» Instructions to follow: In the entries below, find the line containing "(513, 488) = (690, 290): blue" and the line containing "(506, 468) = (496, 622): yellow". Copy those two lines and everything between them exactly, without the pictures.

» Data in this exercise:
--- START ---

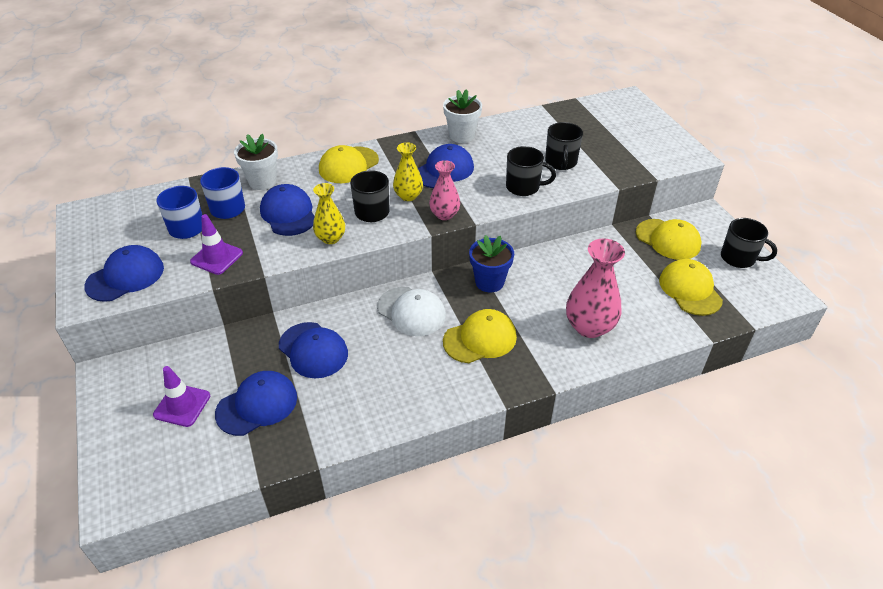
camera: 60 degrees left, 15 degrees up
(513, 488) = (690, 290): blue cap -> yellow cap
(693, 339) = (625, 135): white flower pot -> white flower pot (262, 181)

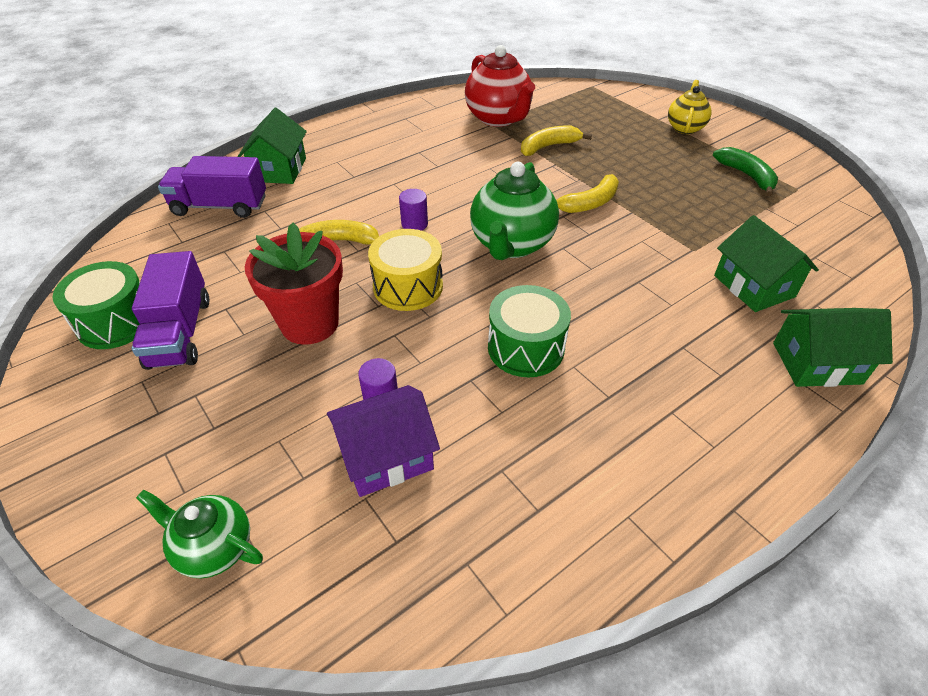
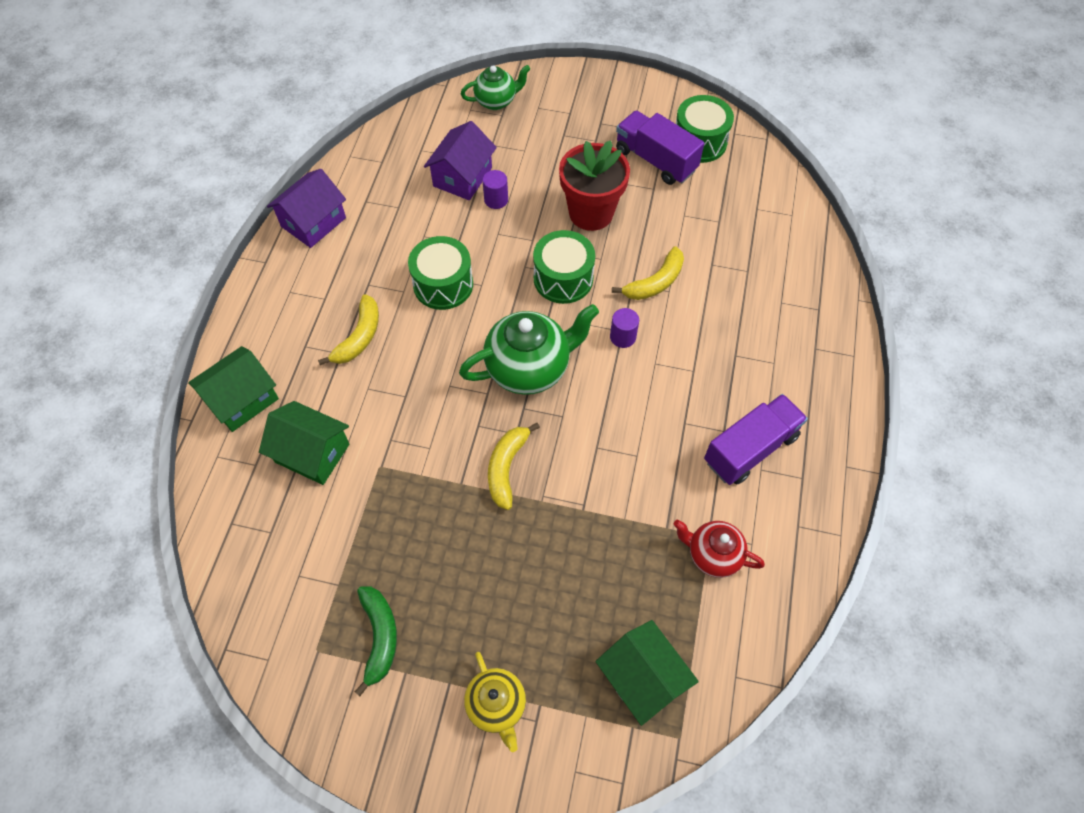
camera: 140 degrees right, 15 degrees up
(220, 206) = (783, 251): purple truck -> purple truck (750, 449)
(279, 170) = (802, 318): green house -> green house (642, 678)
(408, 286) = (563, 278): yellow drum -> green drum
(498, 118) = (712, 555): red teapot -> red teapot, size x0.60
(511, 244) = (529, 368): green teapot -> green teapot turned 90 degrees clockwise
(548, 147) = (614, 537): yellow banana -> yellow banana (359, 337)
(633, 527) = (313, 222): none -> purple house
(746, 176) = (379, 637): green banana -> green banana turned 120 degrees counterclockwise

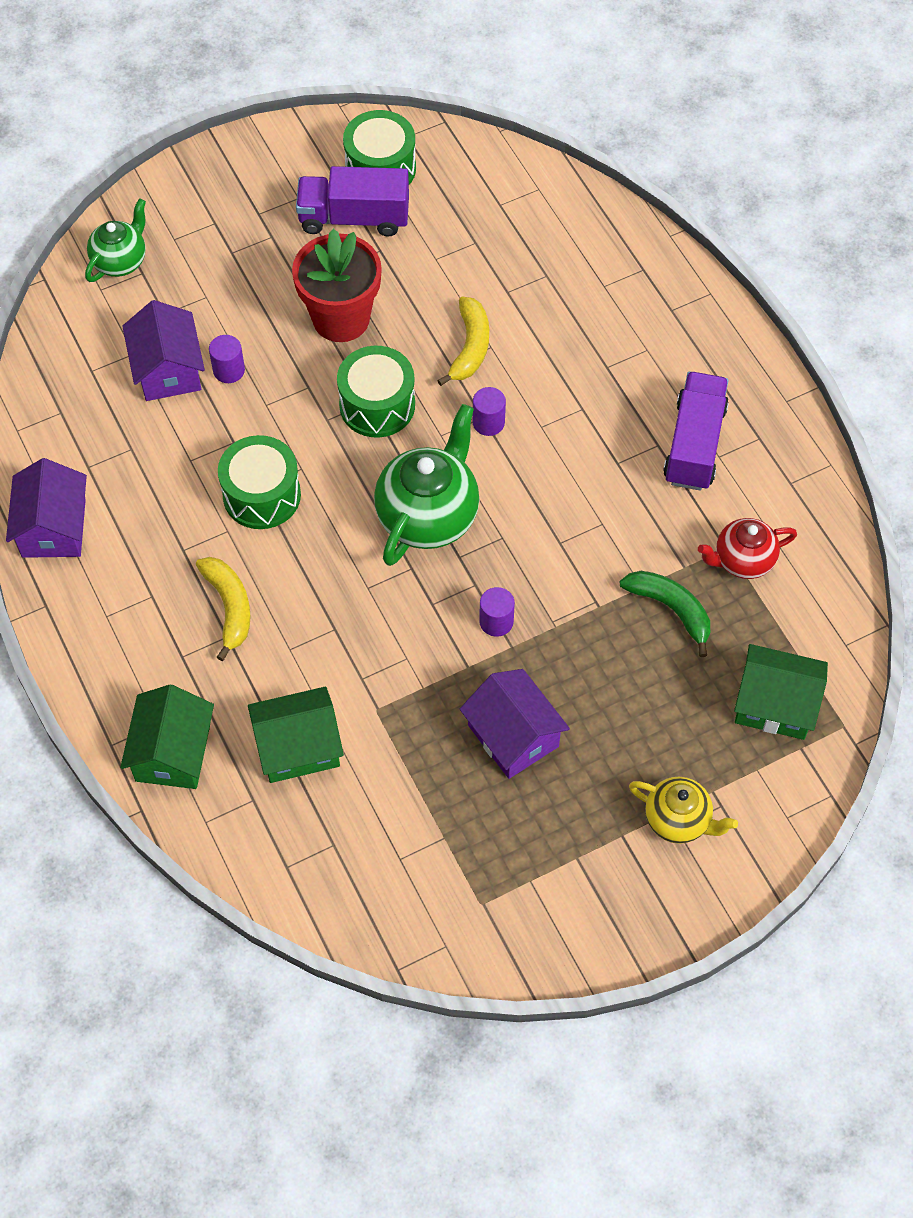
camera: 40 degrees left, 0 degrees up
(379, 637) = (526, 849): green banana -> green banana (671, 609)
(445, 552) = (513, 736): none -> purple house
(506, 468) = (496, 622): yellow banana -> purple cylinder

--- END ---
--- START ---

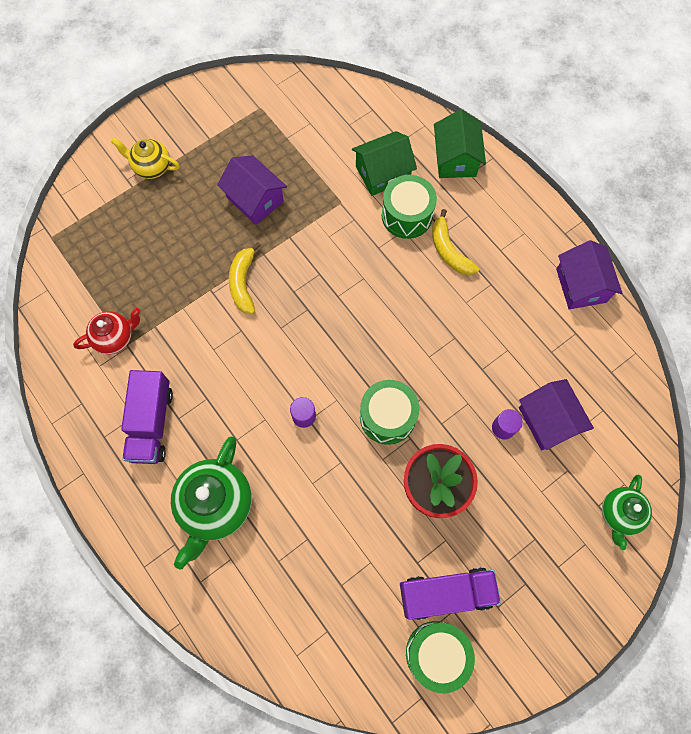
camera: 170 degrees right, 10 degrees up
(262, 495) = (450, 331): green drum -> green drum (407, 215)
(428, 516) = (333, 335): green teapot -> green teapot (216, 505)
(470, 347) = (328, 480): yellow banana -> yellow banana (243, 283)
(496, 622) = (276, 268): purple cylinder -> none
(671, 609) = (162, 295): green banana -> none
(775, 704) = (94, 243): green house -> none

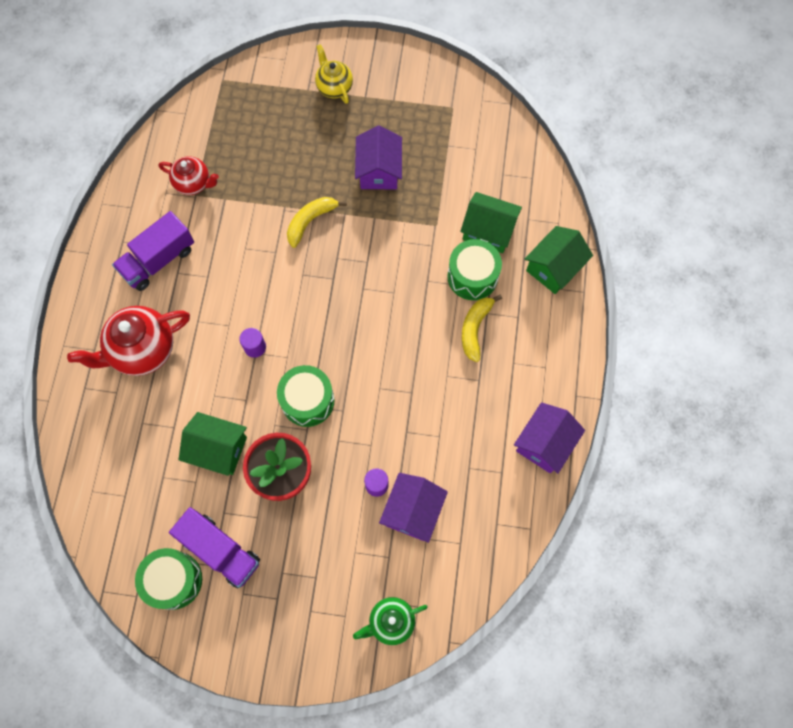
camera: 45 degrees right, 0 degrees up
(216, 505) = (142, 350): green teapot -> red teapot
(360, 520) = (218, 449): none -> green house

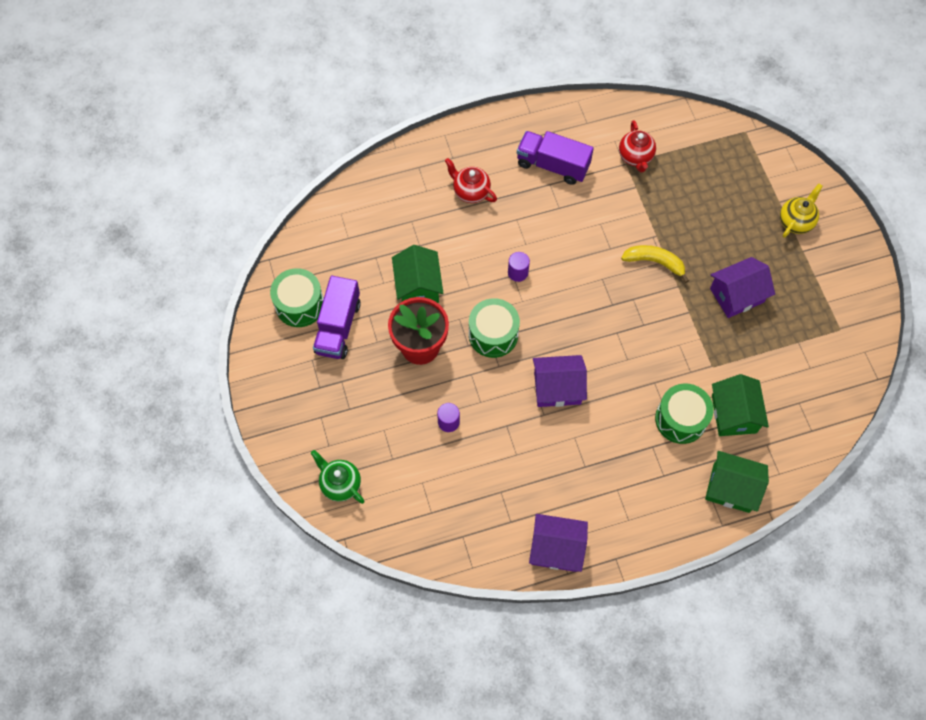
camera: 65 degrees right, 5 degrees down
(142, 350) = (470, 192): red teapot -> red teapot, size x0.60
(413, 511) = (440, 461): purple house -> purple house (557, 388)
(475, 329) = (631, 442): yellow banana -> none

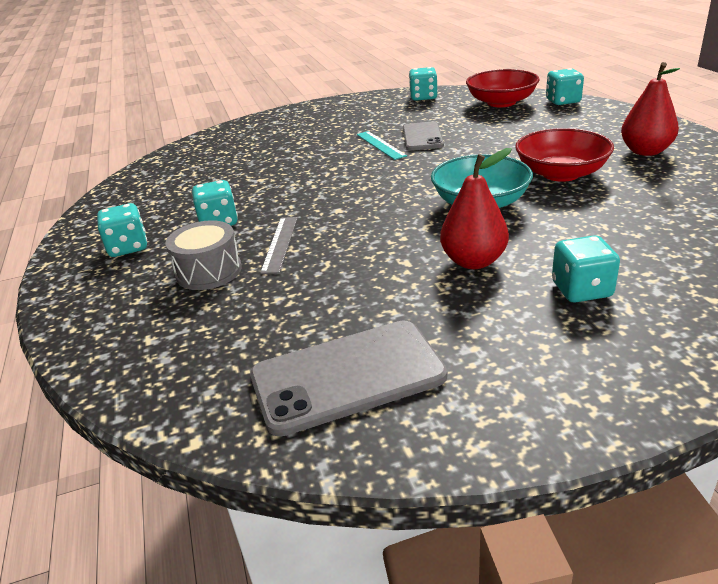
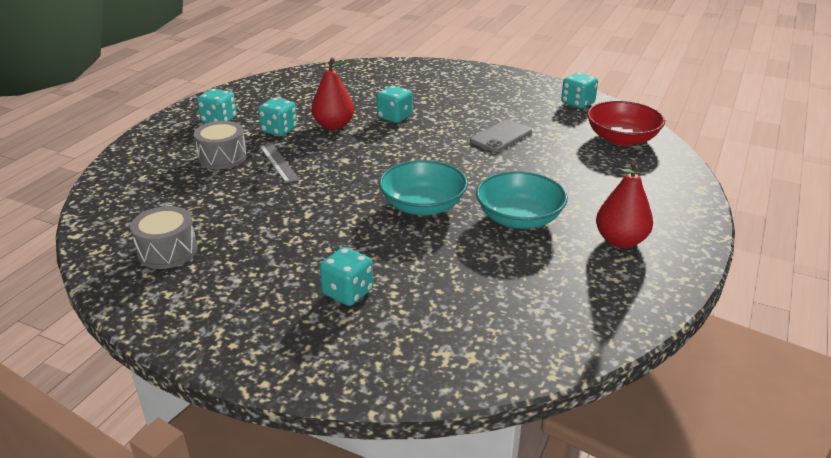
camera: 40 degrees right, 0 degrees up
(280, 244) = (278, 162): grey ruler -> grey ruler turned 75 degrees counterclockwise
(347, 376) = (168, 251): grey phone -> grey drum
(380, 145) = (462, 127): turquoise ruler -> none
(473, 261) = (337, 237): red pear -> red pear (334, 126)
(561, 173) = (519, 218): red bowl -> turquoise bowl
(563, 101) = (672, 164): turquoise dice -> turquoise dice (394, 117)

--- END ---
--- START ---

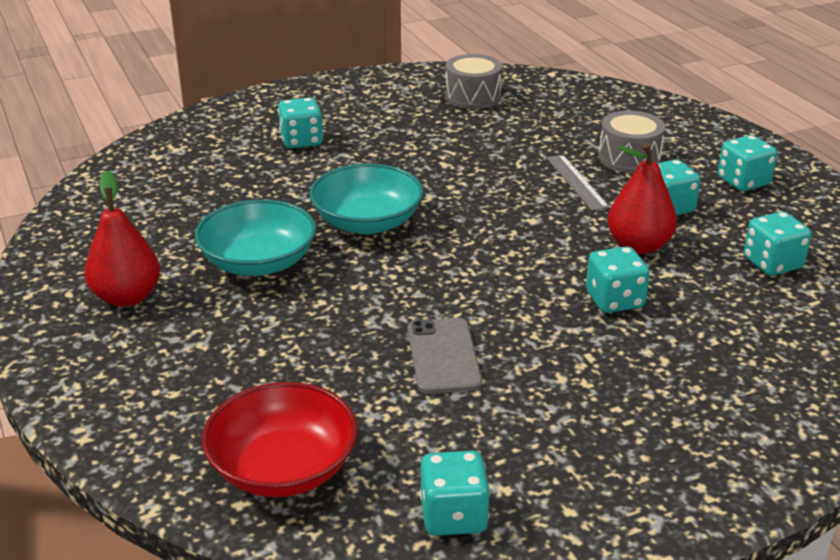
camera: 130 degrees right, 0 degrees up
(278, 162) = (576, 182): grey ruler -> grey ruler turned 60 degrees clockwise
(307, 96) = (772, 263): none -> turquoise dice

--- END ---

» Finished exercise:
(513, 488) = (690, 290): blue cap -> yellow cap
(693, 339) = (625, 135): white flower pot -> white flower pot (262, 181)

camera: 140 degrees right, 15 degrees up
(220, 206) = (783, 251): purple truck -> purple truck (750, 449)
(279, 170) = (802, 318): green house -> green house (642, 678)
(408, 286) = (563, 278): yellow drum -> green drum
(498, 118) = (712, 555): red teapot -> red teapot, size x0.60
(511, 244) = (529, 368): green teapot -> green teapot turned 90 degrees clockwise
(548, 147) = (614, 537): yellow banana -> yellow banana (359, 337)
(633, 527) = (313, 222): none -> purple house
(746, 176) = (379, 637): green banana -> green banana turned 120 degrees counterclockwise

camera: 40 degrees left, 0 degrees up
(379, 637) = (526, 849): green banana -> green banana (671, 609)
(445, 552) = (513, 736): none -> purple house
(506, 468) = (496, 622): yellow banana -> purple cylinder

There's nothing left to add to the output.